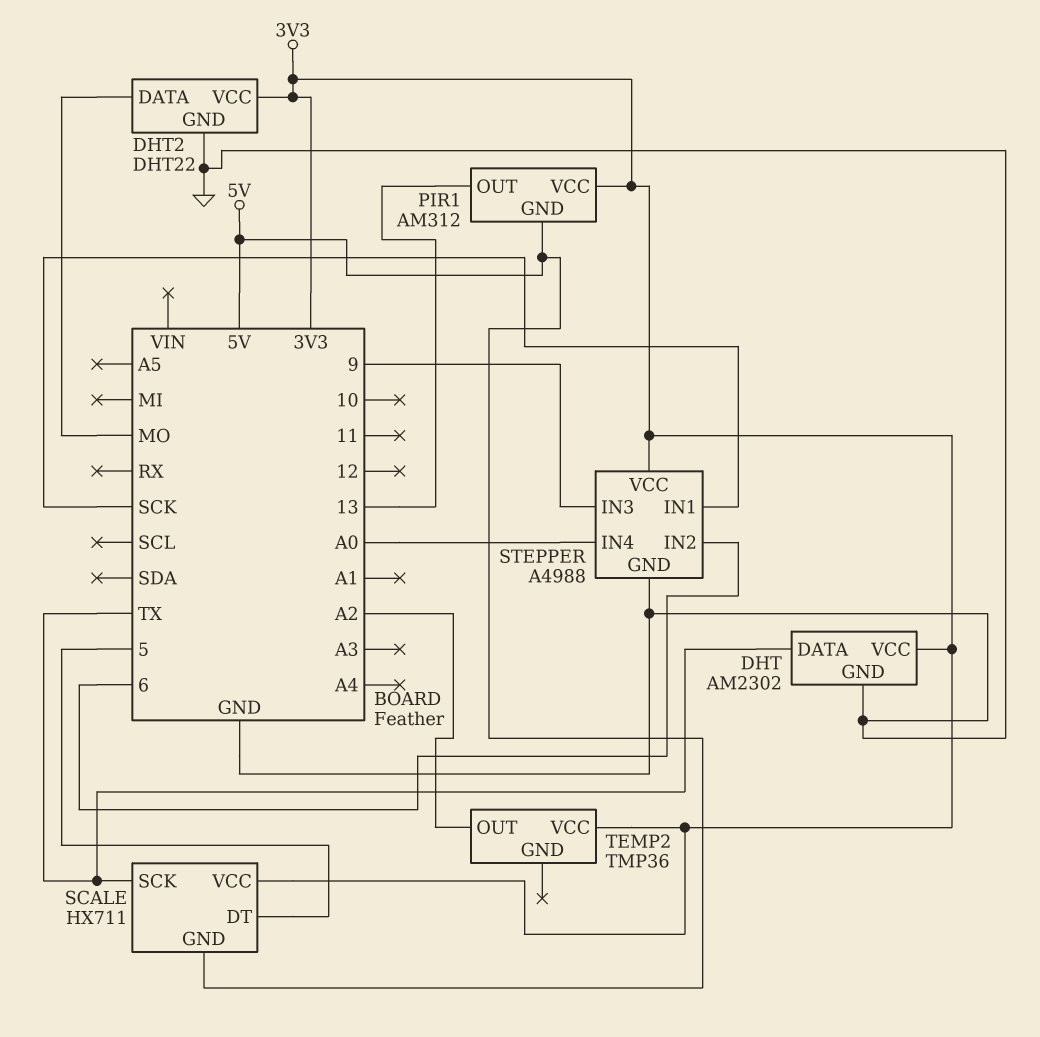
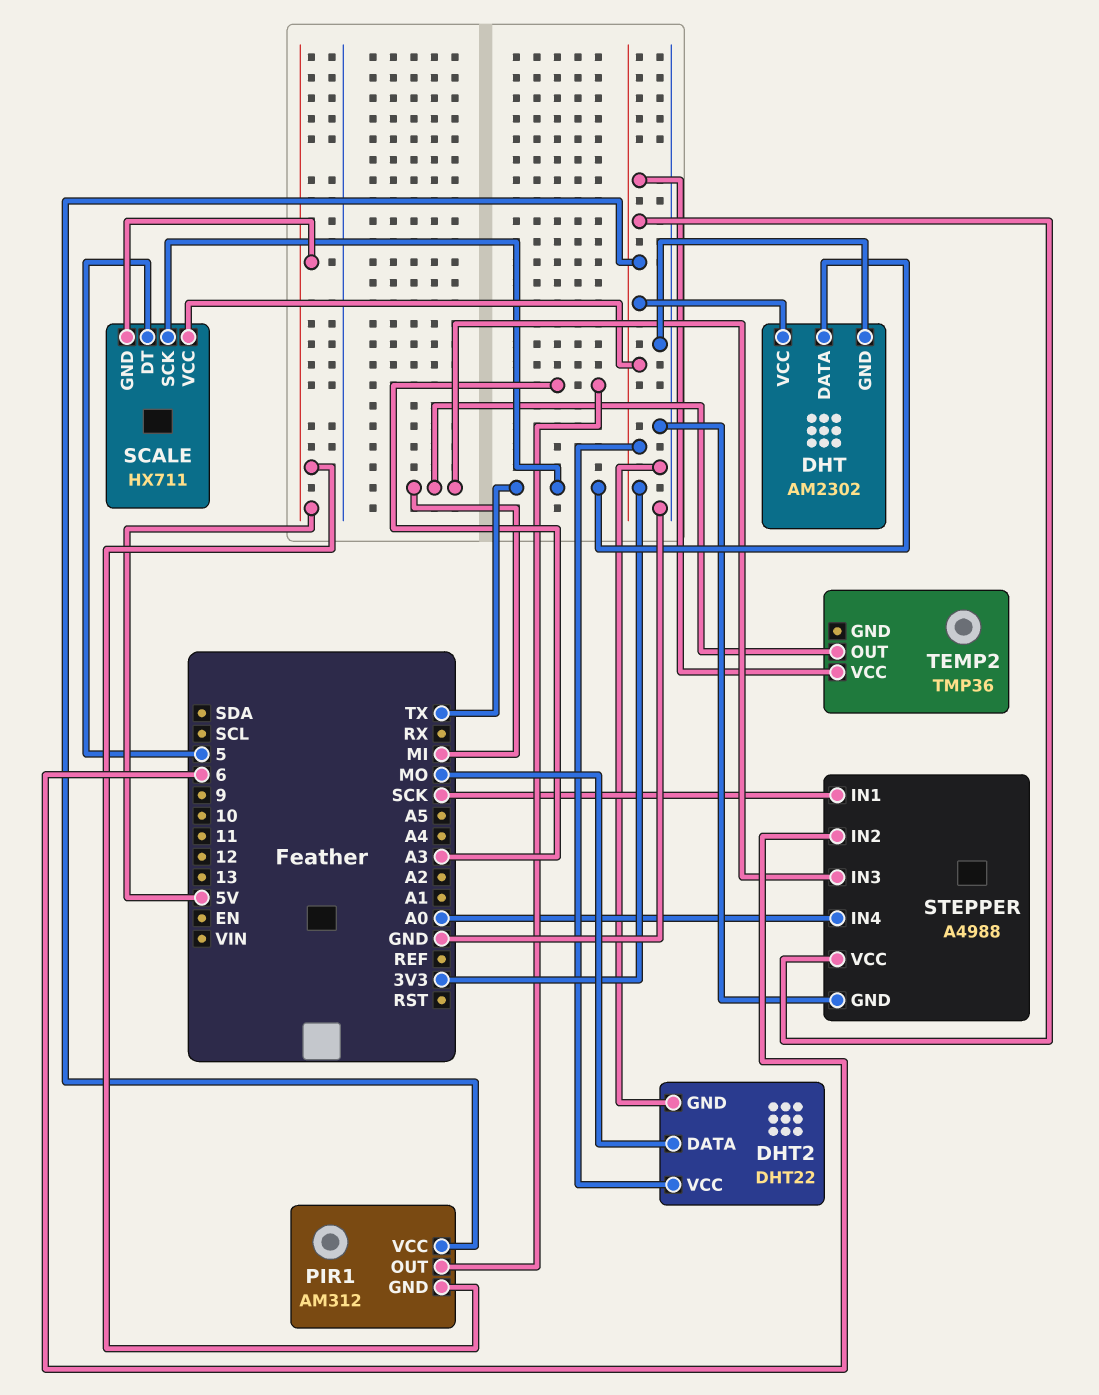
PIR1 pin OUT: 13 -> A3
STEPPER pin IN3: 9 -> MI
TEMP2 pin OUT: A2 -> MI

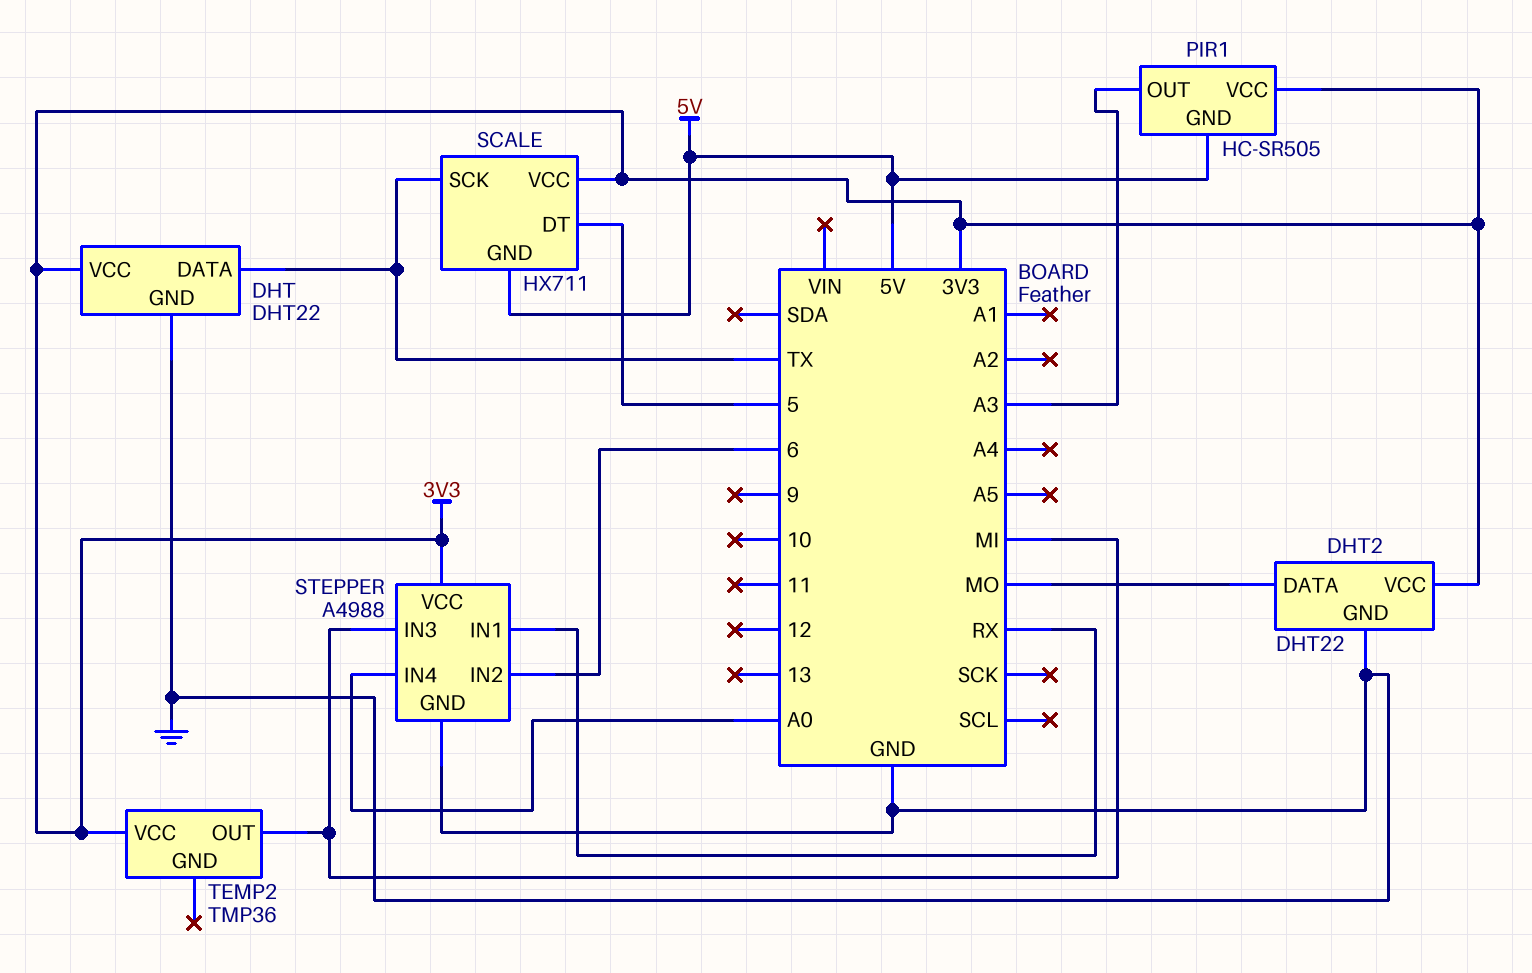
DHT: AM2302 -> DHT22
PIR1: AM312 -> HC-SR505
STEPPER pin IN1: SCK -> RX

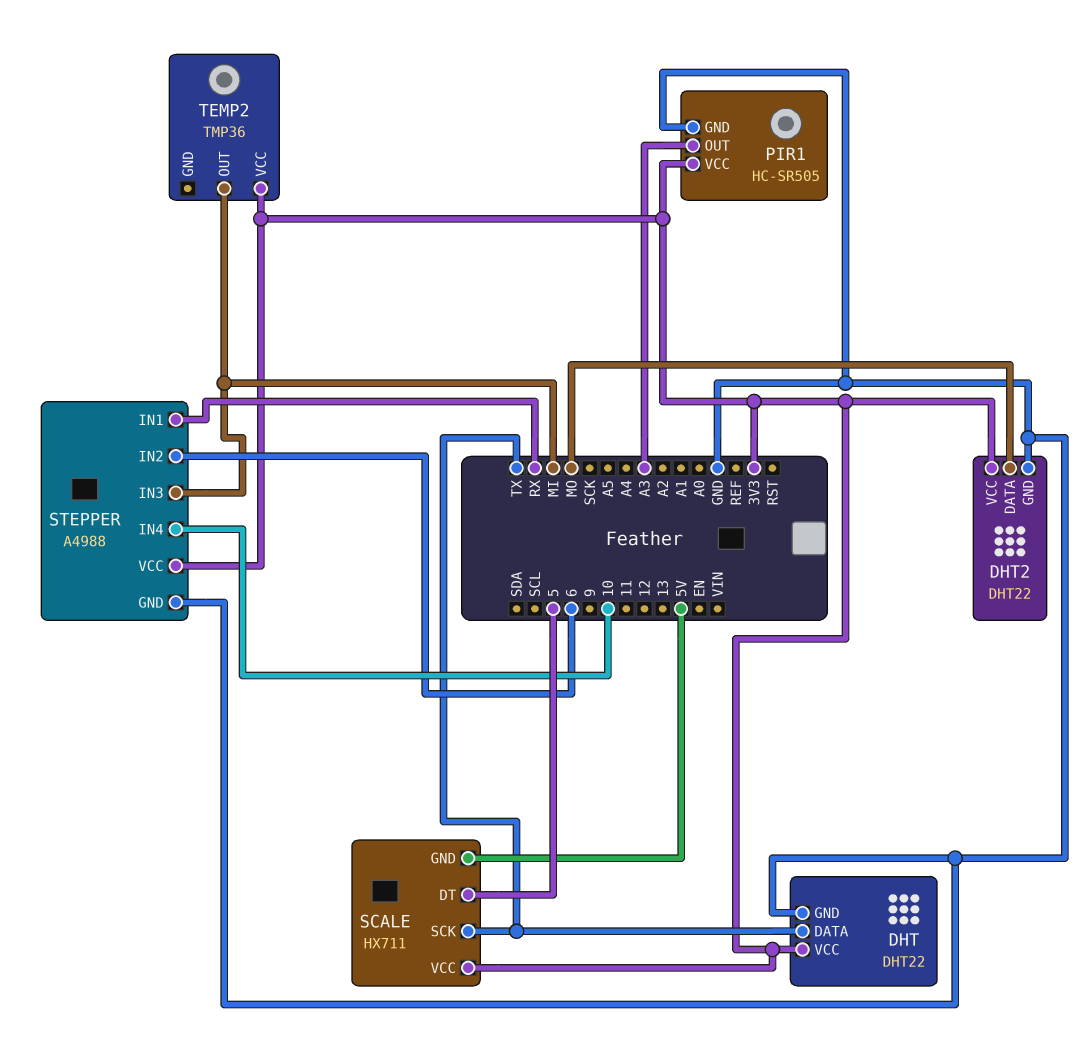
PIR1 pin GND: 5V -> GND
STEPPER pin IN4: A0 -> 10

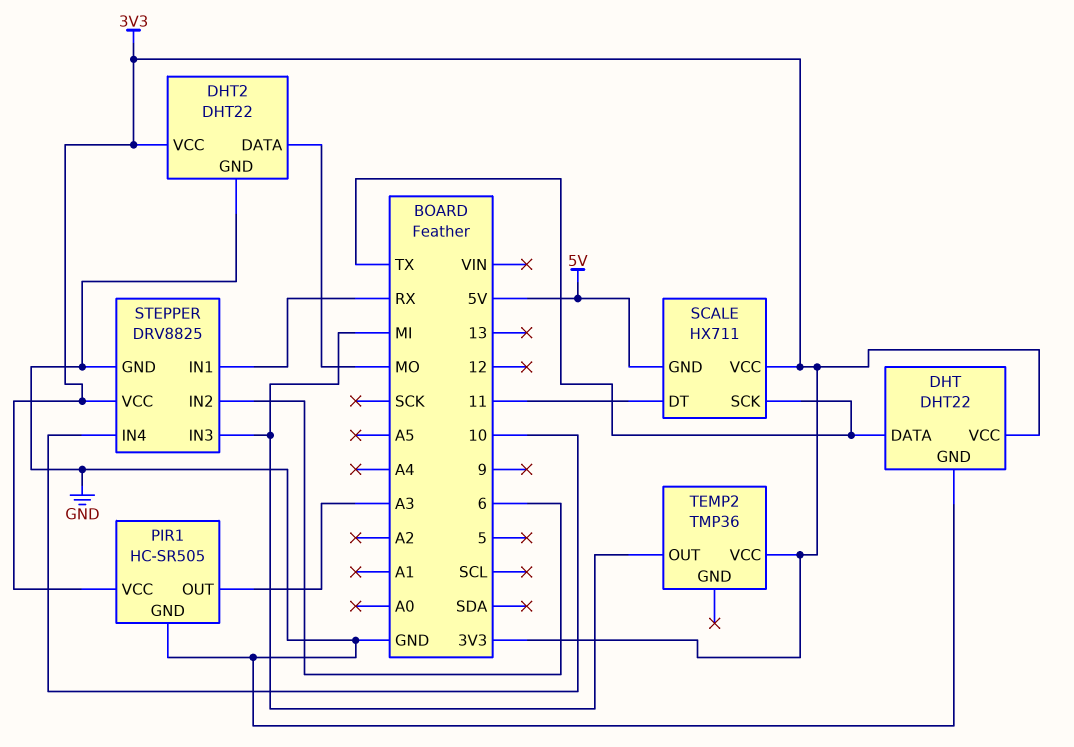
SCALE pin DT: 5 -> 11
STEPPER: A4988 -> DRV8825

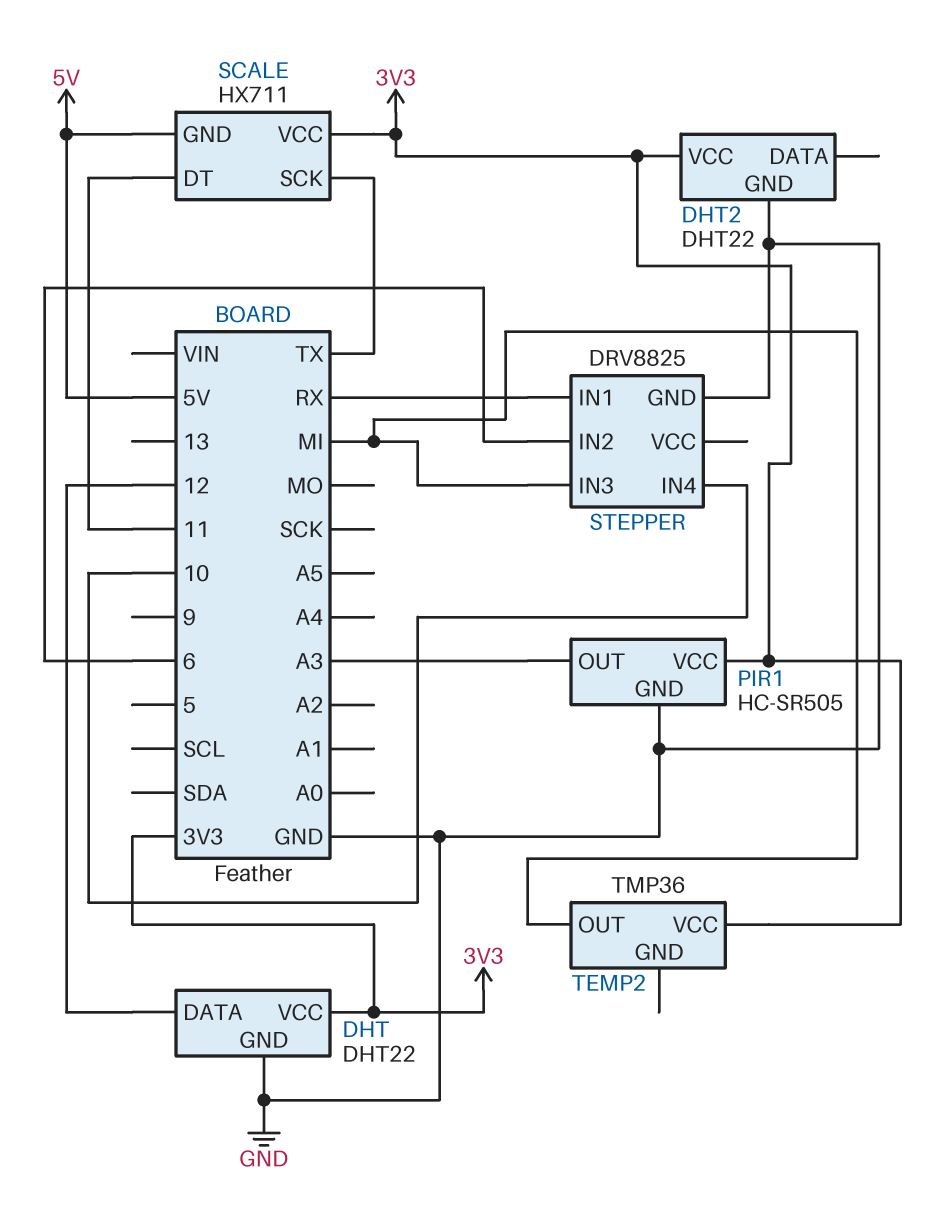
DHT pin DATA: TX -> 12
DHT2 pin DATA: MO -> none
STEPPER pin VCC: 3V3 -> none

******************************

Exactly as written, please copy out the whole set of records, skipping images.

PIR1 pin OUT: 13 -> A3
STEPPER pin IN3: 9 -> MI
TEMP2 pin OUT: A2 -> MI

DHT: AM2302 -> DHT22
PIR1: AM312 -> HC-SR505
STEPPER pin IN1: SCK -> RX

PIR1 pin GND: 5V -> GND
STEPPER pin IN4: A0 -> 10

SCALE pin DT: 5 -> 11
STEPPER: A4988 -> DRV8825

DHT pin DATA: TX -> 12
DHT2 pin DATA: MO -> none
STEPPER pin VCC: 3V3 -> none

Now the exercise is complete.